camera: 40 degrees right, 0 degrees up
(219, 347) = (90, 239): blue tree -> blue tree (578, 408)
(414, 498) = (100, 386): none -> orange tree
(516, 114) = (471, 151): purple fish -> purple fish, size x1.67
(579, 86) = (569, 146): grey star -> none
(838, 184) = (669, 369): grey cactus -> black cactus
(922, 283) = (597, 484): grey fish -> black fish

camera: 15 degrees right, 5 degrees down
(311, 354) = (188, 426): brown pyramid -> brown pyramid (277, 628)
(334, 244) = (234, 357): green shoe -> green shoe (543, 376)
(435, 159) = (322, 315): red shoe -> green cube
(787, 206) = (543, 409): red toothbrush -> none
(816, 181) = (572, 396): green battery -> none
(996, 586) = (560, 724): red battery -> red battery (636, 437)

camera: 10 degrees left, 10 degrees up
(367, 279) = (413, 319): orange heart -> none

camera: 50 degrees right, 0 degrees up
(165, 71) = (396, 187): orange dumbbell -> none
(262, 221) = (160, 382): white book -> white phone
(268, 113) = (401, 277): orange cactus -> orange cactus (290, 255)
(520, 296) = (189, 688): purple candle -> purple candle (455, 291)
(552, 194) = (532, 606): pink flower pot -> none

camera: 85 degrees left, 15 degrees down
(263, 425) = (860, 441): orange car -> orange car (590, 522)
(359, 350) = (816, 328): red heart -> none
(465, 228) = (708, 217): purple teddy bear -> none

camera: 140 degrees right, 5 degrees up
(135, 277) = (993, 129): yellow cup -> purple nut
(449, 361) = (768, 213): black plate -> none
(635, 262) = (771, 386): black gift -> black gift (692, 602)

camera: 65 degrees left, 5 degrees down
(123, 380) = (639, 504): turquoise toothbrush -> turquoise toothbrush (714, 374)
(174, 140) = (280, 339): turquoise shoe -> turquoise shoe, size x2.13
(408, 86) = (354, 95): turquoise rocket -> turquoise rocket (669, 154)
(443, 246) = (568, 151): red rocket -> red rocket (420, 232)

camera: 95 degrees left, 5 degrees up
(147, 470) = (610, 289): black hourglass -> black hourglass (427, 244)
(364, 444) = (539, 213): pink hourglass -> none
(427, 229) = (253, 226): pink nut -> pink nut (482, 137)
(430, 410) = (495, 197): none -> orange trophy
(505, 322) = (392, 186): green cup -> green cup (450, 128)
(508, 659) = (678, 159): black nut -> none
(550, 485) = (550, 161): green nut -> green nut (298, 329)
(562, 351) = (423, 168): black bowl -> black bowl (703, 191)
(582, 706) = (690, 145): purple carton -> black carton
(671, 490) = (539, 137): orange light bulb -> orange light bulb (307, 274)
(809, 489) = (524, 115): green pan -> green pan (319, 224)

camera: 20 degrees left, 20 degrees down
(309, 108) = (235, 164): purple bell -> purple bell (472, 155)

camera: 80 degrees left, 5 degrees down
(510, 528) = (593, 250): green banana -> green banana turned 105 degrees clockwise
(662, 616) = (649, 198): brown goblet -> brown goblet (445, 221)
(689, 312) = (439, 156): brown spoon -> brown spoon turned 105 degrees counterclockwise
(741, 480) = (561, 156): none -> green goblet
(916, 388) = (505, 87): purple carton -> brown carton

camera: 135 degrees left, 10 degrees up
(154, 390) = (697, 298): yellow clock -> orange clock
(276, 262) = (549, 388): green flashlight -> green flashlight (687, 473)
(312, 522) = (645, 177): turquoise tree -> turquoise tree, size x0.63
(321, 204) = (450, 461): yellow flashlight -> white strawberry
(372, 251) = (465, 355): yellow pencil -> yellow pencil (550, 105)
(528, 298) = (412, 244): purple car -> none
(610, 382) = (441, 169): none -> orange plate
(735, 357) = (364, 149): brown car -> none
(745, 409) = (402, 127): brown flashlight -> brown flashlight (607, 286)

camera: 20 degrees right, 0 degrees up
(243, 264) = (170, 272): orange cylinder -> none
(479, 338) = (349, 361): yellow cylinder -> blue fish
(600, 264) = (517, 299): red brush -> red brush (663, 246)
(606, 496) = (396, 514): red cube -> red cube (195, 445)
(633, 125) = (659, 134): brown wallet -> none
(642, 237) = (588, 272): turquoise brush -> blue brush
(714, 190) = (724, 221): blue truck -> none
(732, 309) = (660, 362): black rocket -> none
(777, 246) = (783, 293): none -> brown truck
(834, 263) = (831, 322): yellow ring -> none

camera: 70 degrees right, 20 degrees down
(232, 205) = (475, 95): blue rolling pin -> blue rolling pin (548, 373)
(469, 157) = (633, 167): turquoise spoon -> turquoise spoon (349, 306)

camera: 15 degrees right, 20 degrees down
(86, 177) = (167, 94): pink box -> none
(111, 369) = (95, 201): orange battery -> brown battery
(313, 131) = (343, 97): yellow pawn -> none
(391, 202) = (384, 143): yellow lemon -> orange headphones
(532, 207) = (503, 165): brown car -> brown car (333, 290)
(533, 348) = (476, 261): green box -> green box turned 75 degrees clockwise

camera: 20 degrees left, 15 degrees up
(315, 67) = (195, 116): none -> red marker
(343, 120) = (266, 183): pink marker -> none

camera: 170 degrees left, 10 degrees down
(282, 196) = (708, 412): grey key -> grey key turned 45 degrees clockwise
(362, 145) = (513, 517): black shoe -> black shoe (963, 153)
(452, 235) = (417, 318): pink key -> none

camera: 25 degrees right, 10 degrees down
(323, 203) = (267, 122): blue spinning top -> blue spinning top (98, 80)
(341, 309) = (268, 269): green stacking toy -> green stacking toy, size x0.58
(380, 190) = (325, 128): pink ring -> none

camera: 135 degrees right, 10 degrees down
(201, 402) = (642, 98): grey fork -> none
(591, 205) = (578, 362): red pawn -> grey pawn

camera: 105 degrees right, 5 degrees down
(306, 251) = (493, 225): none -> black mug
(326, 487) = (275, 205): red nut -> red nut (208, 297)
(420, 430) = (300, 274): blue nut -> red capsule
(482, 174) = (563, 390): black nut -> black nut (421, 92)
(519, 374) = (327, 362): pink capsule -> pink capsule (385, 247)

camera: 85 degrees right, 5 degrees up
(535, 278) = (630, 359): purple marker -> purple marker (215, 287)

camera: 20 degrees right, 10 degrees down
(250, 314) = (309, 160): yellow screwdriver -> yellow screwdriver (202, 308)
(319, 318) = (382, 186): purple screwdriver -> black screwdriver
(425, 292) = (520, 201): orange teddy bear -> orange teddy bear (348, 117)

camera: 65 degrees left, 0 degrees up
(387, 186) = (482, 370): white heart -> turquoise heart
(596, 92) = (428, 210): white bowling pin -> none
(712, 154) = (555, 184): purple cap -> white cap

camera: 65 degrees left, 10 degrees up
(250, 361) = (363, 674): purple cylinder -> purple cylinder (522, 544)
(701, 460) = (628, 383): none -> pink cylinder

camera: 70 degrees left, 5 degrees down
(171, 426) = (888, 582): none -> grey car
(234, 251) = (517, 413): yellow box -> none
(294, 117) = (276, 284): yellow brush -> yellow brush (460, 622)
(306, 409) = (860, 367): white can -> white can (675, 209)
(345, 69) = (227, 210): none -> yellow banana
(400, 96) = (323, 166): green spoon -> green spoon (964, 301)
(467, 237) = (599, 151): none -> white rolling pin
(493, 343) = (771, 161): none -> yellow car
___
Instructions for the task – Go through the material above and return each line that holds the word "shoe".

Worked solution –
(334, 244) = (234, 357): green shoe -> green shoe (543, 376)
(435, 159) = (322, 315): red shoe -> green cube
(174, 140) = (280, 339): turquoise shoe -> turquoise shoe, size x2.13
(362, 145) = (513, 517): black shoe -> black shoe (963, 153)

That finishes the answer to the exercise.